◆ Task to carry out ◆
Copy each record exactly, word for word.

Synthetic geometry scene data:
[Start of section]
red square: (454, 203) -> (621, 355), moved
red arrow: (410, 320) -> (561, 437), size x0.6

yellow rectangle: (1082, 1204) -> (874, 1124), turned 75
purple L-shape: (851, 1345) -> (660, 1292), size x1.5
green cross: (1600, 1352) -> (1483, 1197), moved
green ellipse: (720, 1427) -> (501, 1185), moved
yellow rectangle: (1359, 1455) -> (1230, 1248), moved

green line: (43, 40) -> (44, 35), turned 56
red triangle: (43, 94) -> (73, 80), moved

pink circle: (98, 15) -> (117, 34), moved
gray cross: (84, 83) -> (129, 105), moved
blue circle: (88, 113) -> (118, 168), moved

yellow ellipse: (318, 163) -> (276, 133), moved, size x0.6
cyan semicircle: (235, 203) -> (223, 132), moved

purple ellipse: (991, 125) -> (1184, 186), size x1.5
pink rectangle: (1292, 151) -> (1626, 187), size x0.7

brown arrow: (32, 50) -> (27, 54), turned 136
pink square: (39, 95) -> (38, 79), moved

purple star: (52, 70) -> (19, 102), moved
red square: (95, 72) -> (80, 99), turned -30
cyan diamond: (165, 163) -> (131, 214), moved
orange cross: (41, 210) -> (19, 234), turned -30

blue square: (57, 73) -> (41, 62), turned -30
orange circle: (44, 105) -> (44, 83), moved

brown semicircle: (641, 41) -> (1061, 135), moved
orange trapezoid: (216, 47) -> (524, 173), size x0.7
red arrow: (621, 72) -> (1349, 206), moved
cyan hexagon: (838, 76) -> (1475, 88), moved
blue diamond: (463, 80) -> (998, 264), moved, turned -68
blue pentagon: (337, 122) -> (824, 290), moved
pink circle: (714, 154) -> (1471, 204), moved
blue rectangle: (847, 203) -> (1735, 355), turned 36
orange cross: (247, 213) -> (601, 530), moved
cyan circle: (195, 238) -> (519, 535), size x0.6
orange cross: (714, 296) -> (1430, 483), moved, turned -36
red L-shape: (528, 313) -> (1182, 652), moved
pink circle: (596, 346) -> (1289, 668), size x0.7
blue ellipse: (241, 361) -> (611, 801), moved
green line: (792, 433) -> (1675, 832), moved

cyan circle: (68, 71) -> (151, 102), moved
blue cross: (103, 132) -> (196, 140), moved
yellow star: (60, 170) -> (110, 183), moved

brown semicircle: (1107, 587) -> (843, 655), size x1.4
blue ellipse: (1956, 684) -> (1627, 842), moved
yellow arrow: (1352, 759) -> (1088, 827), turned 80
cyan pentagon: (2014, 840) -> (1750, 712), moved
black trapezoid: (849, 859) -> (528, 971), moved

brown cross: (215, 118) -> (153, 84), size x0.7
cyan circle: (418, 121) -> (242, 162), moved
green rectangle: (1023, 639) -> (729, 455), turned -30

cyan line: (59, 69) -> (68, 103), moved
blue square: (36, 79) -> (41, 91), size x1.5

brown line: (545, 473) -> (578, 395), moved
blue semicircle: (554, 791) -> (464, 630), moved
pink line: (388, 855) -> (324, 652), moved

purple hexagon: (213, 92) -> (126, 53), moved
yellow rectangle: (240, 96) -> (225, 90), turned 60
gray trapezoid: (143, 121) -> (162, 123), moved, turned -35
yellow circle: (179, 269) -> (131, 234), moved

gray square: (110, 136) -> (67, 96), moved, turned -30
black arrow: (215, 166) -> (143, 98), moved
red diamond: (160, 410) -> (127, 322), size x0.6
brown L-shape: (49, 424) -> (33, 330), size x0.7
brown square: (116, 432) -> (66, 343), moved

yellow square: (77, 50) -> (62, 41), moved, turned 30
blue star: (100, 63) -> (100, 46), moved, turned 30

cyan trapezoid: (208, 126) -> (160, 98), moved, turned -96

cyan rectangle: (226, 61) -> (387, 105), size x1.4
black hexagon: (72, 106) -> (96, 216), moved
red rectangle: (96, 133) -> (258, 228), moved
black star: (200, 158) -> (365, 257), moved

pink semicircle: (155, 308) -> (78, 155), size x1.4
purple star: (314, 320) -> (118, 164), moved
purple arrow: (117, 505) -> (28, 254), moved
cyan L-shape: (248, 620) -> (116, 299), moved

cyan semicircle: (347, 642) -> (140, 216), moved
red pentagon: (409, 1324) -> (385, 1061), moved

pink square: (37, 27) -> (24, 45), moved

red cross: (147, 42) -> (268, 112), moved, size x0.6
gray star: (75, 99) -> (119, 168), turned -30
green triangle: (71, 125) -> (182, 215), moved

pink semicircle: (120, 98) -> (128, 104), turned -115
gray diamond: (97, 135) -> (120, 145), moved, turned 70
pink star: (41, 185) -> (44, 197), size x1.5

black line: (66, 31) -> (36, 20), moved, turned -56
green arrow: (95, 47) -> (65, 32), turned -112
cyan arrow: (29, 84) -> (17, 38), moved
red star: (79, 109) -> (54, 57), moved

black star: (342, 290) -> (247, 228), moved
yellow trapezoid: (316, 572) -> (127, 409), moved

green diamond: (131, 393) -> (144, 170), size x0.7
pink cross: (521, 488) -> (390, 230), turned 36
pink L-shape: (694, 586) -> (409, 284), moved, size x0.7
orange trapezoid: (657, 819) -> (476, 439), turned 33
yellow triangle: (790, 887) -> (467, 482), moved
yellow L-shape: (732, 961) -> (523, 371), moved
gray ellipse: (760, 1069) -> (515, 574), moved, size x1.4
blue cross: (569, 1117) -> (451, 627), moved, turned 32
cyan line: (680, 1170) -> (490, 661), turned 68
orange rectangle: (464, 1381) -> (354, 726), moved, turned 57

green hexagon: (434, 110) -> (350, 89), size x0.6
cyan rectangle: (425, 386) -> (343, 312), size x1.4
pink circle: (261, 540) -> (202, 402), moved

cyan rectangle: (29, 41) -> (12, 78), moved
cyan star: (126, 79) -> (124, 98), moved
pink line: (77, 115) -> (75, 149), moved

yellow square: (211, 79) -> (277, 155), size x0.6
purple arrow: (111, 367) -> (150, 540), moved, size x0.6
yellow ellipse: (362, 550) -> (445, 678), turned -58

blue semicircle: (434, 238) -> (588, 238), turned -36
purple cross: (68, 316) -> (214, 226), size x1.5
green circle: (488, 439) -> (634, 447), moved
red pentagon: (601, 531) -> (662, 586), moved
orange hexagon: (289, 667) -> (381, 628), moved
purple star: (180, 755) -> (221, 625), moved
[End of section]
◆ Answer to this exercise ◆
red square: (454, 203) -> (621, 355), moved
red arrow: (410, 320) -> (561, 437), size x0.6

yellow rectangle: (1082, 1204) -> (874, 1124), turned 75
purple L-shape: (851, 1345) -> (660, 1292), size x1.5
green cross: (1600, 1352) -> (1483, 1197), moved
green ellipse: (720, 1427) -> (501, 1185), moved
yellow rectangle: (1359, 1455) -> (1230, 1248), moved

green line: (43, 40) -> (44, 35), turned 56
red triangle: (43, 94) -> (73, 80), moved

pink circle: (98, 15) -> (117, 34), moved
gray cross: (84, 83) -> (129, 105), moved
blue circle: (88, 113) -> (118, 168), moved

yellow ellipse: (318, 163) -> (276, 133), moved, size x0.6
cyan semicircle: (235, 203) -> (223, 132), moved

purple ellipse: (991, 125) -> (1184, 186), size x1.5
pink rectangle: (1292, 151) -> (1626, 187), size x0.7

brown arrow: (32, 50) -> (27, 54), turned 136
pink square: (39, 95) -> (38, 79), moved

purple star: (52, 70) -> (19, 102), moved
red square: (95, 72) -> (80, 99), turned -30
cyan diamond: (165, 163) -> (131, 214), moved
orange cross: (41, 210) -> (19, 234), turned -30

blue square: (57, 73) -> (41, 62), turned -30
orange circle: (44, 105) -> (44, 83), moved

brown semicircle: (641, 41) -> (1061, 135), moved
orange trapezoid: (216, 47) -> (524, 173), size x0.7
red arrow: (621, 72) -> (1349, 206), moved
cyan hexagon: (838, 76) -> (1475, 88), moved
blue diamond: (463, 80) -> (998, 264), moved, turned -68
blue pentagon: (337, 122) -> (824, 290), moved
pink circle: (714, 154) -> (1471, 204), moved
blue rectangle: (847, 203) -> (1735, 355), turned 36
orange cross: (247, 213) -> (601, 530), moved
cyan circle: (195, 238) -> (519, 535), size x0.6
orange cross: (714, 296) -> (1430, 483), moved, turned -36
red L-shape: (528, 313) -> (1182, 652), moved
pink circle: (596, 346) -> (1289, 668), size x0.7
blue ellipse: (241, 361) -> (611, 801), moved
green line: (792, 433) -> (1675, 832), moved

cyan circle: (68, 71) -> (151, 102), moved
blue cross: (103, 132) -> (196, 140), moved
yellow star: (60, 170) -> (110, 183), moved

brown semicircle: (1107, 587) -> (843, 655), size x1.4
blue ellipse: (1956, 684) -> (1627, 842), moved
yellow arrow: (1352, 759) -> (1088, 827), turned 80
cyan pentagon: (2014, 840) -> (1750, 712), moved
black trapezoid: (849, 859) -> (528, 971), moved

brown cross: (215, 118) -> (153, 84), size x0.7
cyan circle: (418, 121) -> (242, 162), moved
green rectangle: (1023, 639) -> (729, 455), turned -30

cyan line: (59, 69) -> (68, 103), moved
blue square: (36, 79) -> (41, 91), size x1.5

brown line: (545, 473) -> (578, 395), moved
blue semicircle: (554, 791) -> (464, 630), moved
pink line: (388, 855) -> (324, 652), moved

purple hexagon: (213, 92) -> (126, 53), moved
yellow rectangle: (240, 96) -> (225, 90), turned 60
gray trapezoid: (143, 121) -> (162, 123), moved, turned -35
yellow circle: (179, 269) -> (131, 234), moved

gray square: (110, 136) -> (67, 96), moved, turned -30
black arrow: (215, 166) -> (143, 98), moved
red diamond: (160, 410) -> (127, 322), size x0.6
brown L-shape: (49, 424) -> (33, 330), size x0.7
brown square: (116, 432) -> (66, 343), moved

yellow square: (77, 50) -> (62, 41), moved, turned 30
blue star: (100, 63) -> (100, 46), moved, turned 30

cyan trapezoid: (208, 126) -> (160, 98), moved, turned -96

cyan rectangle: (226, 61) -> (387, 105), size x1.4
black hexagon: (72, 106) -> (96, 216), moved
red rectangle: (96, 133) -> (258, 228), moved
black star: (200, 158) -> (365, 257), moved

pink semicircle: (155, 308) -> (78, 155), size x1.4
purple star: (314, 320) -> (118, 164), moved
purple arrow: (117, 505) -> (28, 254), moved
cyan L-shape: (248, 620) -> (116, 299), moved

cyan semicircle: (347, 642) -> (140, 216), moved
red pentagon: (409, 1324) -> (385, 1061), moved

pink square: (37, 27) -> (24, 45), moved

red cross: (147, 42) -> (268, 112), moved, size x0.6
gray star: (75, 99) -> (119, 168), turned -30
green triangle: (71, 125) -> (182, 215), moved

pink semicircle: (120, 98) -> (128, 104), turned -115
gray diamond: (97, 135) -> (120, 145), moved, turned 70
pink star: (41, 185) -> (44, 197), size x1.5

black line: (66, 31) -> (36, 20), moved, turned -56
green arrow: (95, 47) -> (65, 32), turned -112
cyan arrow: (29, 84) -> (17, 38), moved
red star: (79, 109) -> (54, 57), moved

black star: (342, 290) -> (247, 228), moved
yellow trapezoid: (316, 572) -> (127, 409), moved

green diamond: (131, 393) -> (144, 170), size x0.7
pink cross: (521, 488) -> (390, 230), turned 36
pink L-shape: (694, 586) -> (409, 284), moved, size x0.7
orange trapezoid: (657, 819) -> (476, 439), turned 33
yellow triangle: (790, 887) -> (467, 482), moved
yellow L-shape: (732, 961) -> (523, 371), moved
gray ellipse: (760, 1069) -> (515, 574), moved, size x1.4
blue cross: (569, 1117) -> (451, 627), moved, turned 32
cyan line: (680, 1170) -> (490, 661), turned 68
orange rectangle: (464, 1381) -> (354, 726), moved, turned 57

green hexagon: (434, 110) -> (350, 89), size x0.6
cyan rectangle: (425, 386) -> (343, 312), size x1.4
pink circle: (261, 540) -> (202, 402), moved

cyan rectangle: (29, 41) -> (12, 78), moved
cyan star: (126, 79) -> (124, 98), moved
pink line: (77, 115) -> (75, 149), moved

yellow square: (211, 79) -> (277, 155), size x0.6
purple arrow: (111, 367) -> (150, 540), moved, size x0.6
yellow ellipse: (362, 550) -> (445, 678), turned -58

blue semicircle: (434, 238) -> (588, 238), turned -36
purple cross: (68, 316) -> (214, 226), size x1.5
green circle: (488, 439) -> (634, 447), moved
red pentagon: (601, 531) -> (662, 586), moved
orange hexagon: (289, 667) -> (381, 628), moved
purple star: (180, 755) -> (221, 625), moved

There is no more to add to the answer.